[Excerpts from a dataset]
┌──

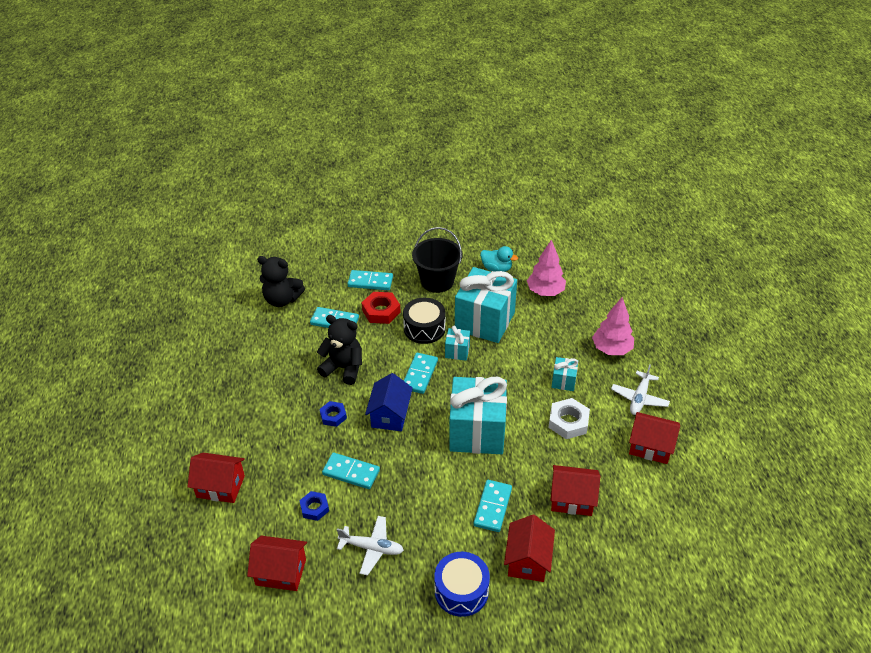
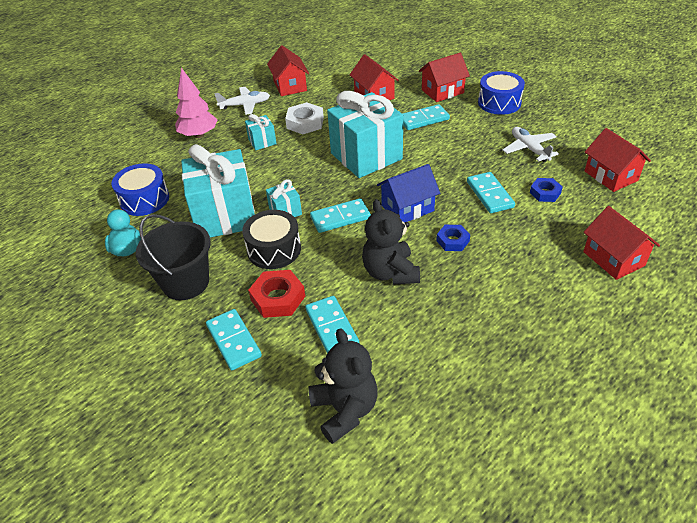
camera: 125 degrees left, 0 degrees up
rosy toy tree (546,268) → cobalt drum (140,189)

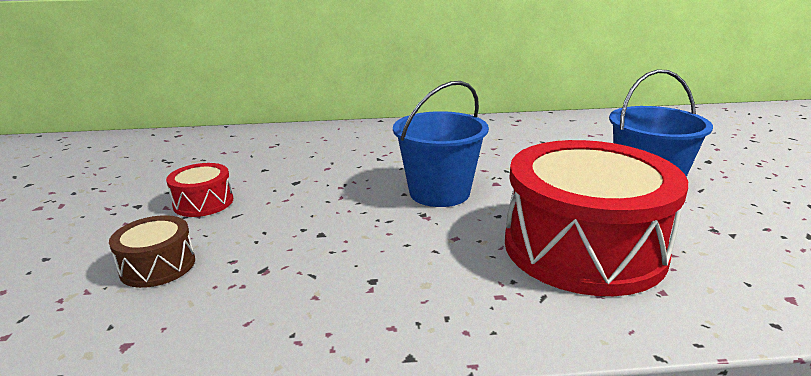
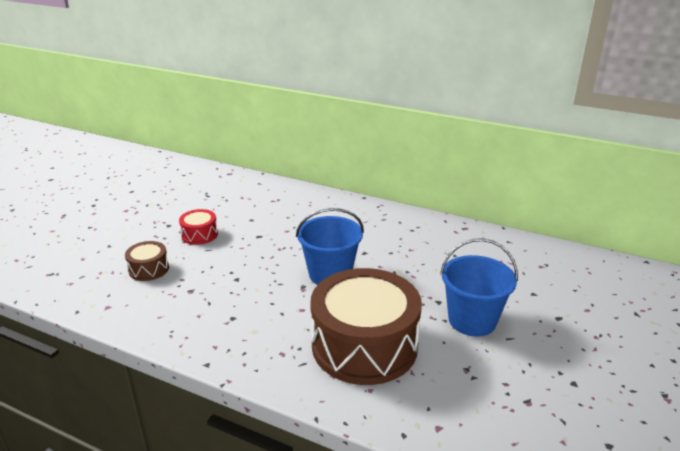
camera: 30 degrees right, 5 degrees up
red drum (596,218) → russet drum (366,326)

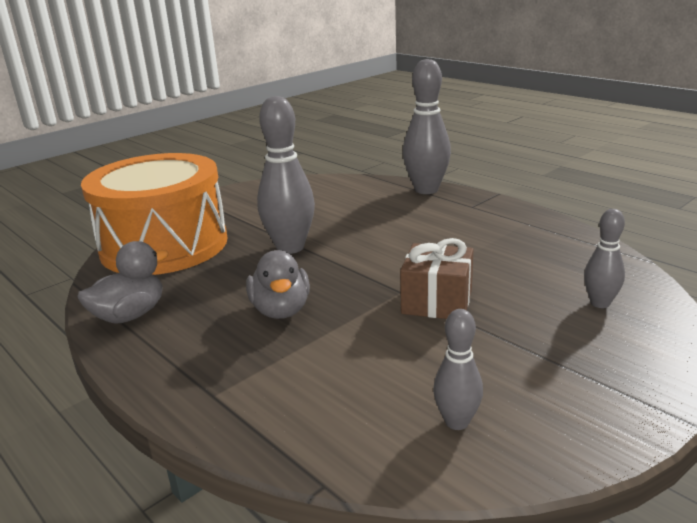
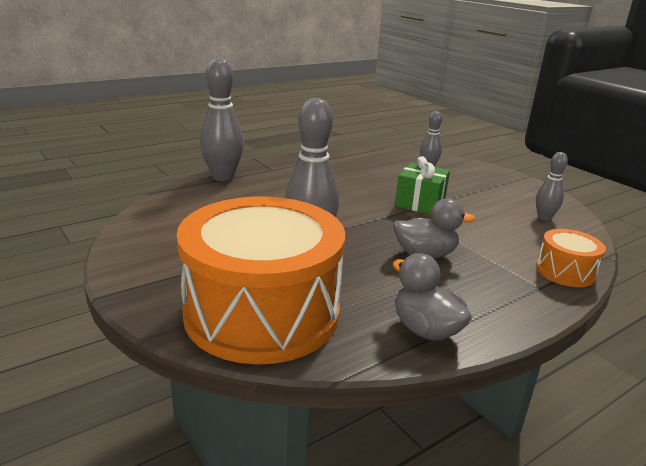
camera: 85 degrees left, 0 degrees up
- → orange drum (571,258)
russet wrapped gift (437,278) → green wrapped gift (422,185)

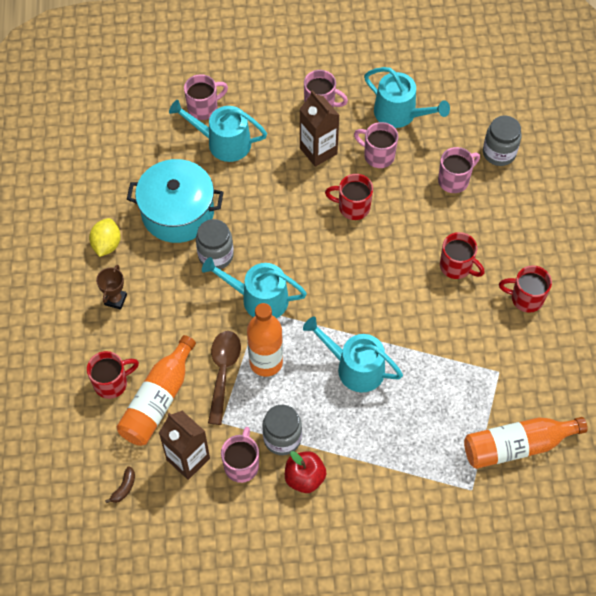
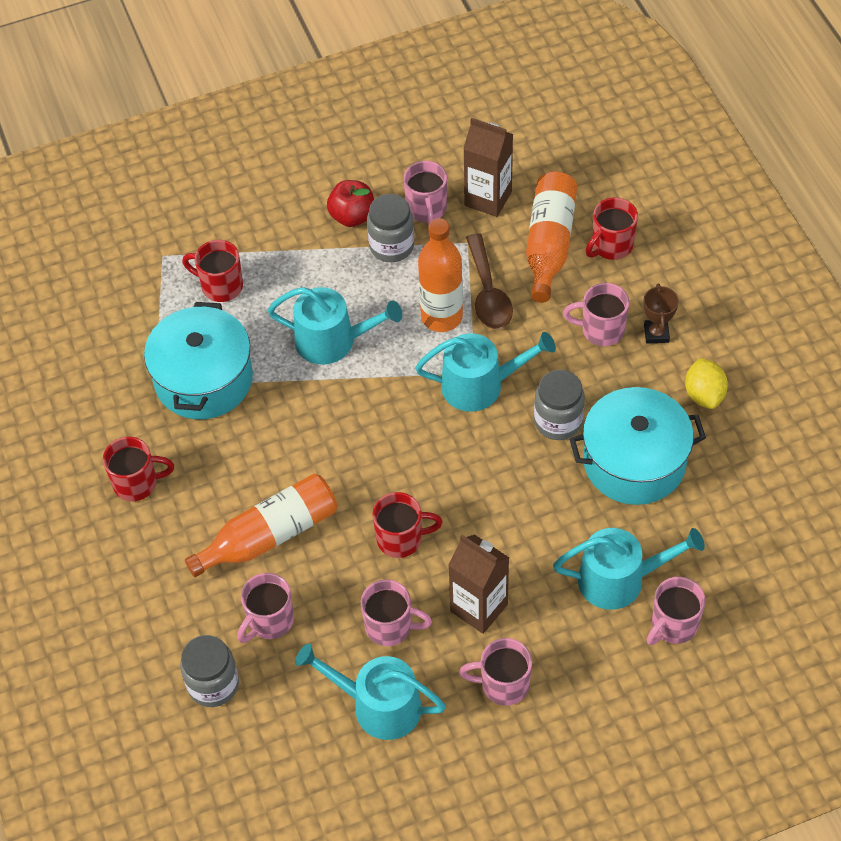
camera: 165 degrees right, 5 degrees down
russet toy banana (120,485) → -
- → turquoise cooking pot (198,360)
- → rosy mug (596,314)
red mug (462,255) → red mug (212,271), relocated
orange flask (526,443) → orange flask (261,525), relocated

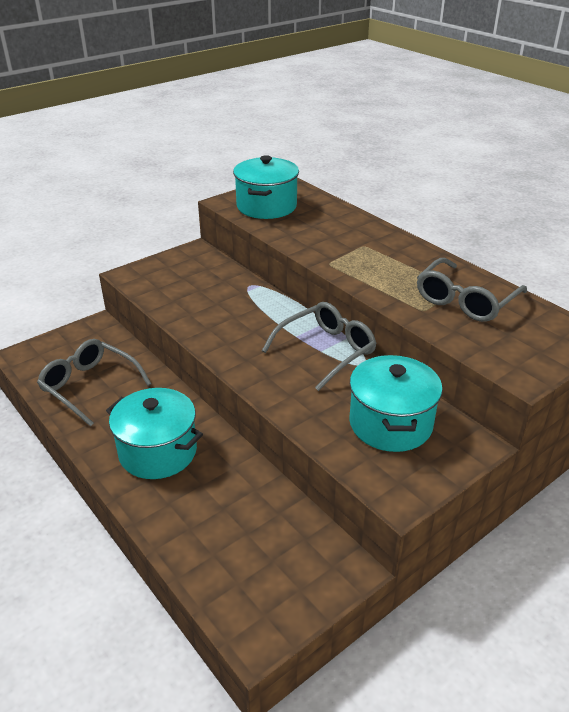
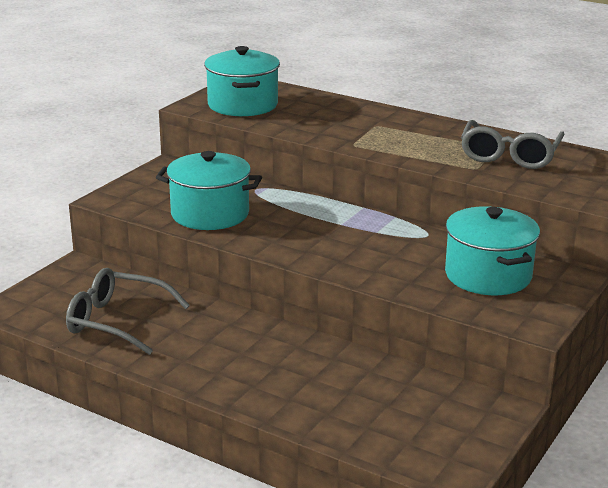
camera: 20 degrees left, 10 degrees down
grey glasses (319,346) → -
turquoise cooking pot (154,433) → turquoise cooking pot (209,190), relocated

└──

# WHAT TO DO:
The job here is to retype the data exactly, with no pictures included.

# REPLY TO THE TASK:
camera: 125 degrees left, 0 degrees up
rosy toy tree (546,268) → cobalt drum (140,189)

camera: 30 degrees right, 5 degrees up
red drum (596,218) → russet drum (366,326)

camera: 85 degrees left, 0 degrees up
- → orange drum (571,258)
russet wrapped gift (437,278) → green wrapped gift (422,185)

camera: 165 degrees right, 5 degrees down
russet toy banana (120,485) → -
- → turquoise cooking pot (198,360)
- → rosy mug (596,314)
red mug (462,255) → red mug (212,271), relocated
orange flask (526,443) → orange flask (261,525), relocated

camera: 20 degrees left, 10 degrees down
grey glasses (319,346) → -
turquoise cooking pot (154,433) → turquoise cooking pot (209,190), relocated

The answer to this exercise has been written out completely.